**EXCERPTED RECORDS:**
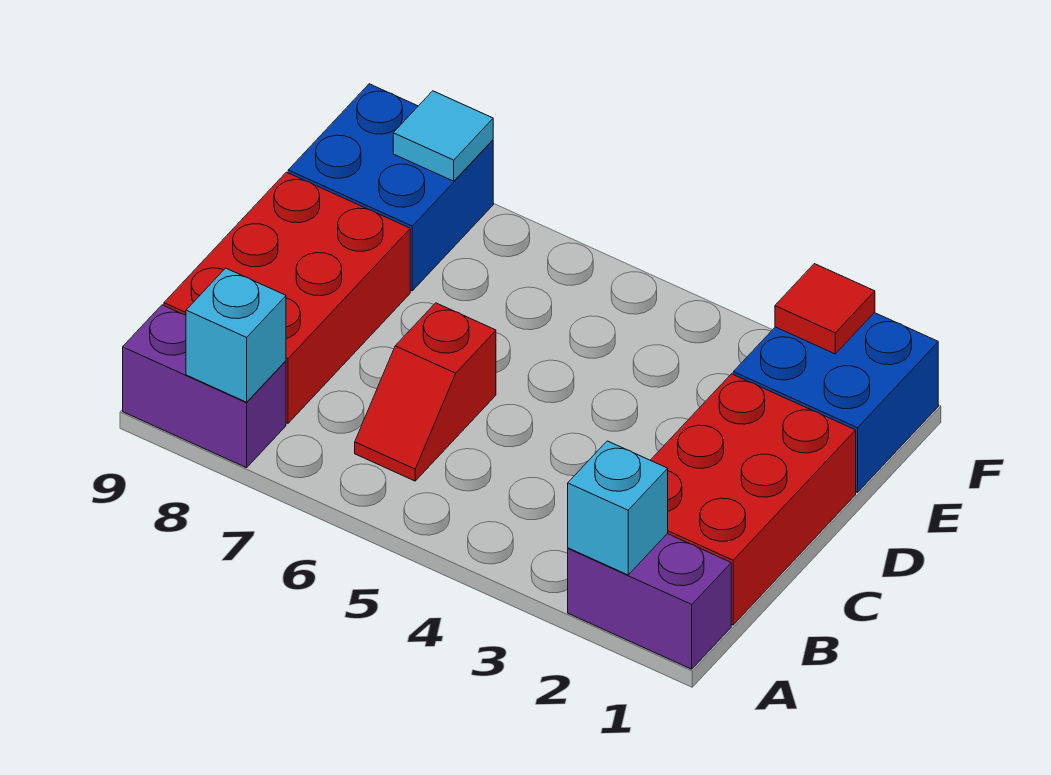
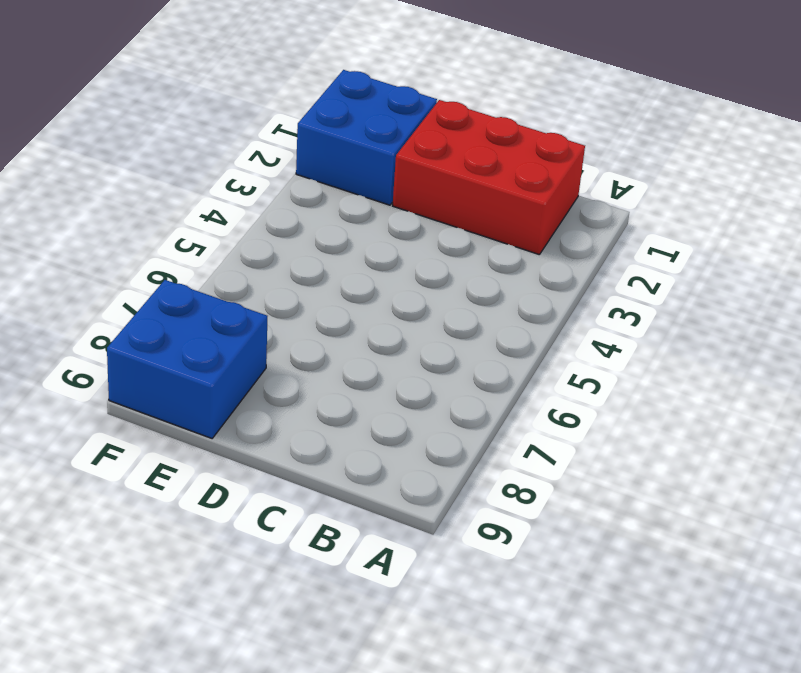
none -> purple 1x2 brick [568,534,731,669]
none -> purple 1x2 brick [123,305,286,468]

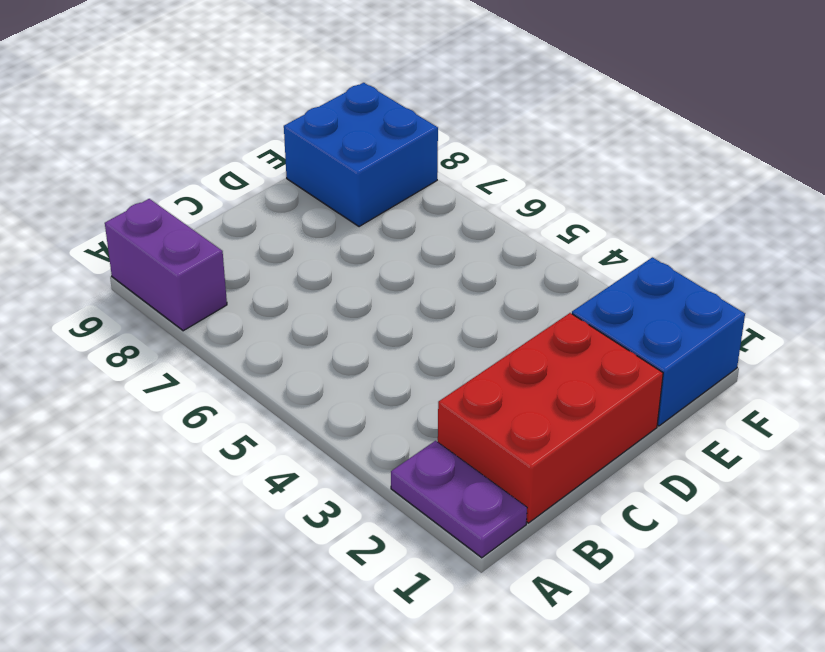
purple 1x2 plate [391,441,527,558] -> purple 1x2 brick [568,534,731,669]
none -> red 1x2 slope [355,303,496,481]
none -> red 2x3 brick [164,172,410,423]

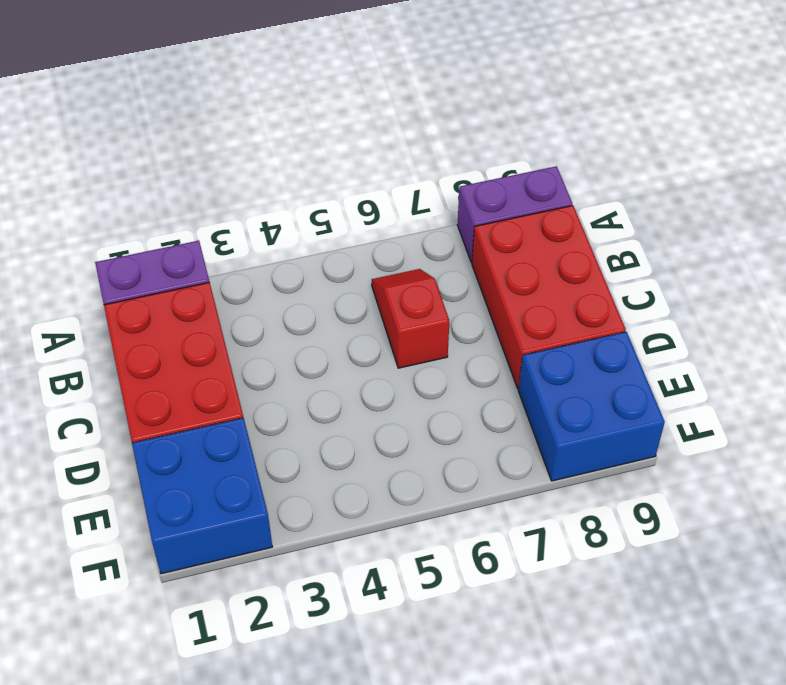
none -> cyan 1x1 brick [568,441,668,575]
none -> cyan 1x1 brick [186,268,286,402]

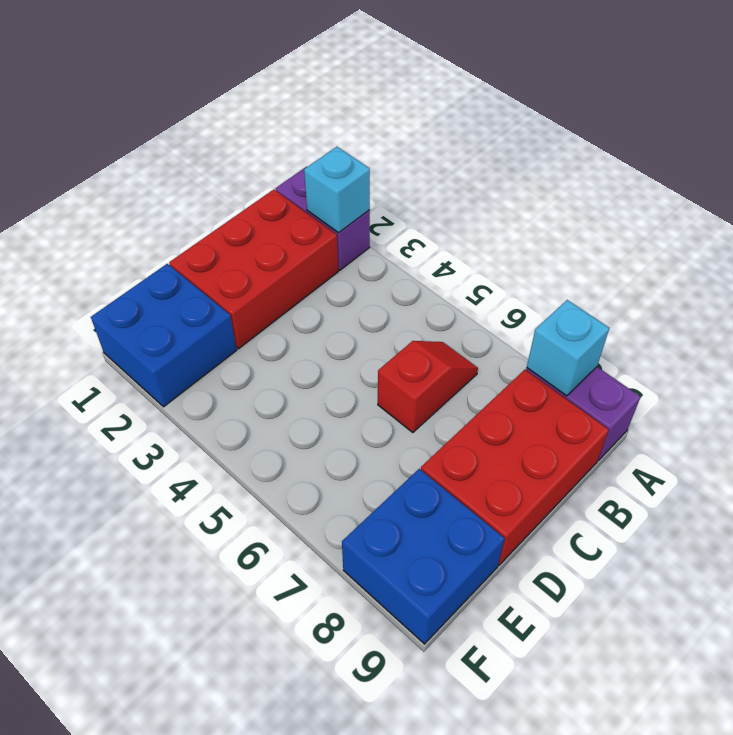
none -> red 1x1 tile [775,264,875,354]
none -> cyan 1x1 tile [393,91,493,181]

--

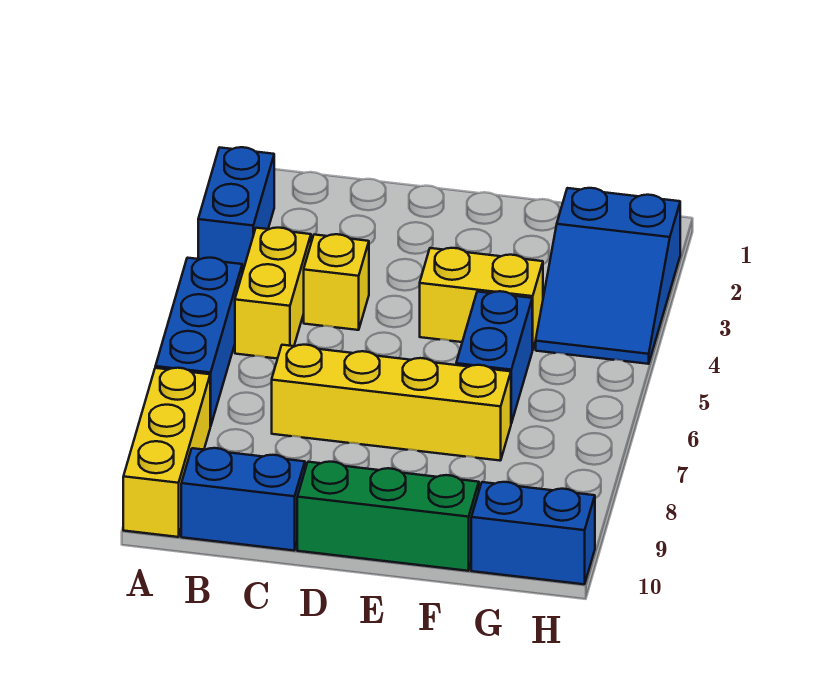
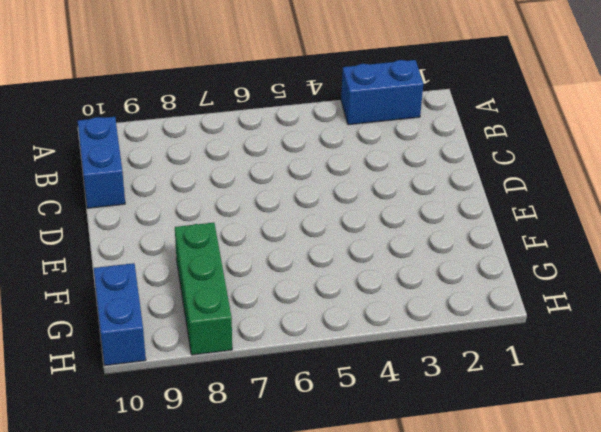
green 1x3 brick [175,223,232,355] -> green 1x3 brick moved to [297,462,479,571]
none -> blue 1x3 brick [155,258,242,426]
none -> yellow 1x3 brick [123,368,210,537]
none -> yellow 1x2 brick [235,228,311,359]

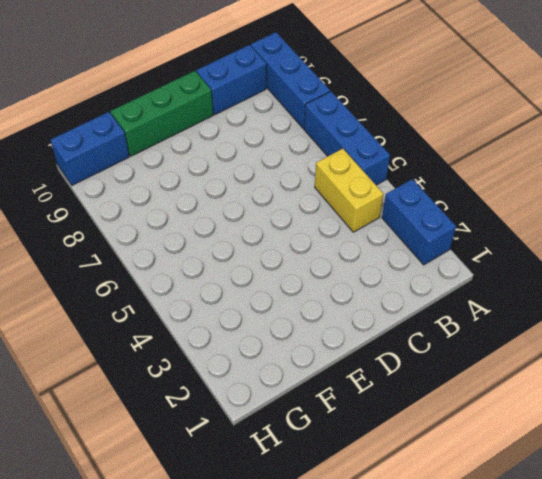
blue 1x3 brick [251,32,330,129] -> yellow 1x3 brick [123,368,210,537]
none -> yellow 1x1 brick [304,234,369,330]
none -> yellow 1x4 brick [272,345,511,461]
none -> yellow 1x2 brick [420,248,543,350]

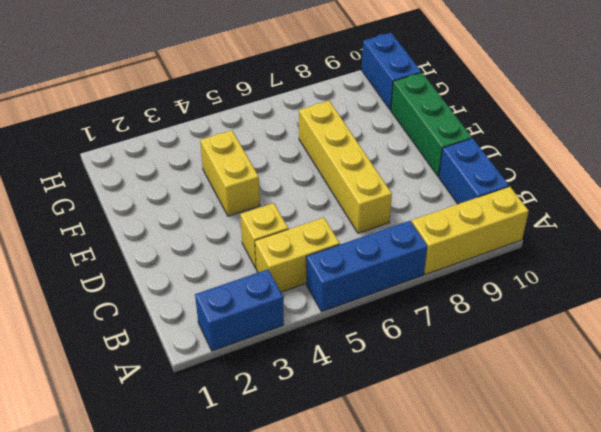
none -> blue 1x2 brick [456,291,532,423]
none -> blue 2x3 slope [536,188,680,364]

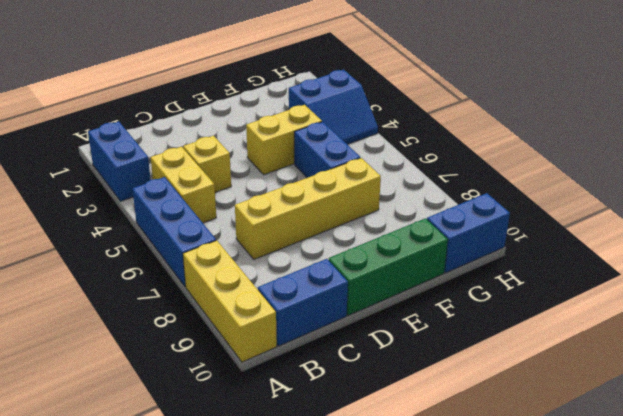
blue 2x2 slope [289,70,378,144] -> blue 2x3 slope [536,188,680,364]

**ACTION ITEM:** From the material above, give again exactly the lines from the one that contains "none -> cyan 1x1 brick [568,441,668,575]" through the one that contains "none -> cyan 1x1 tile [393,91,493,181]", and leave out the pictures.

**TASK RESPONSE:**
none -> cyan 1x1 brick [568,441,668,575]
none -> cyan 1x1 brick [186,268,286,402]

none -> red 1x1 tile [775,264,875,354]
none -> cyan 1x1 tile [393,91,493,181]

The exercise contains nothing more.